### Task
Give back exactly the lines that start at the one containing "cyan circle: (58, 49) -> (54, 33), moved" and run to the end of the material, leaving out the pictures.

_ _ _ _ _

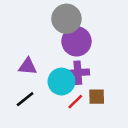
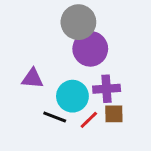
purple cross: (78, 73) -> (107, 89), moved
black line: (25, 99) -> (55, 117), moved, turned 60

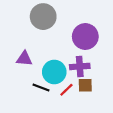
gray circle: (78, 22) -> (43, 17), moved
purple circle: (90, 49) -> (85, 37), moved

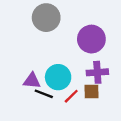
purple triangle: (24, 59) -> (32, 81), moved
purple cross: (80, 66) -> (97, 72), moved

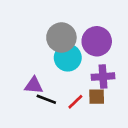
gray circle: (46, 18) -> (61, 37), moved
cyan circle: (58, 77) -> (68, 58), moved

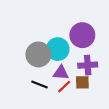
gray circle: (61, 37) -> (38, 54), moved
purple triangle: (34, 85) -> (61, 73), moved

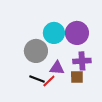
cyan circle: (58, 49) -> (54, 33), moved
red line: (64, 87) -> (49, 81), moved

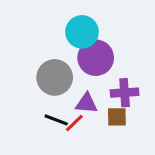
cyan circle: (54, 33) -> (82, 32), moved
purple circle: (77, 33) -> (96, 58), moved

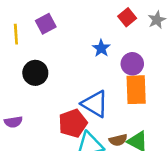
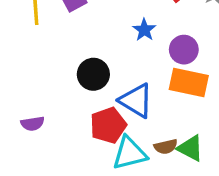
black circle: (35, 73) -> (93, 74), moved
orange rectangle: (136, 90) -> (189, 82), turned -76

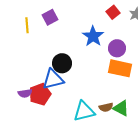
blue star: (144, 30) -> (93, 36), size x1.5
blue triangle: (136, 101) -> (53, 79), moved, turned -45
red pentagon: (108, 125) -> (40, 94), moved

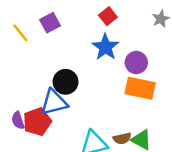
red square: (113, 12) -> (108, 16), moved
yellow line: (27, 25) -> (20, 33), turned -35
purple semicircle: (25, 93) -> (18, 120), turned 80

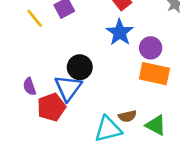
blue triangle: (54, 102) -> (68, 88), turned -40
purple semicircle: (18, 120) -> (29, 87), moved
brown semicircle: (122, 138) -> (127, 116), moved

_ _ _ _ _

### Your response
cyan circle: (58, 49) -> (54, 33), moved
red line: (64, 87) -> (49, 81), moved

cyan circle: (54, 33) -> (82, 32), moved
purple circle: (77, 33) -> (96, 58), moved

black circle: (35, 73) -> (93, 74), moved
orange rectangle: (136, 90) -> (189, 82), turned -76

blue star: (144, 30) -> (93, 36), size x1.5
blue triangle: (136, 101) -> (53, 79), moved, turned -45
red pentagon: (108, 125) -> (40, 94), moved

red square: (113, 12) -> (108, 16), moved
yellow line: (27, 25) -> (20, 33), turned -35
purple semicircle: (25, 93) -> (18, 120), turned 80

blue triangle: (54, 102) -> (68, 88), turned -40
purple semicircle: (18, 120) -> (29, 87), moved
brown semicircle: (122, 138) -> (127, 116), moved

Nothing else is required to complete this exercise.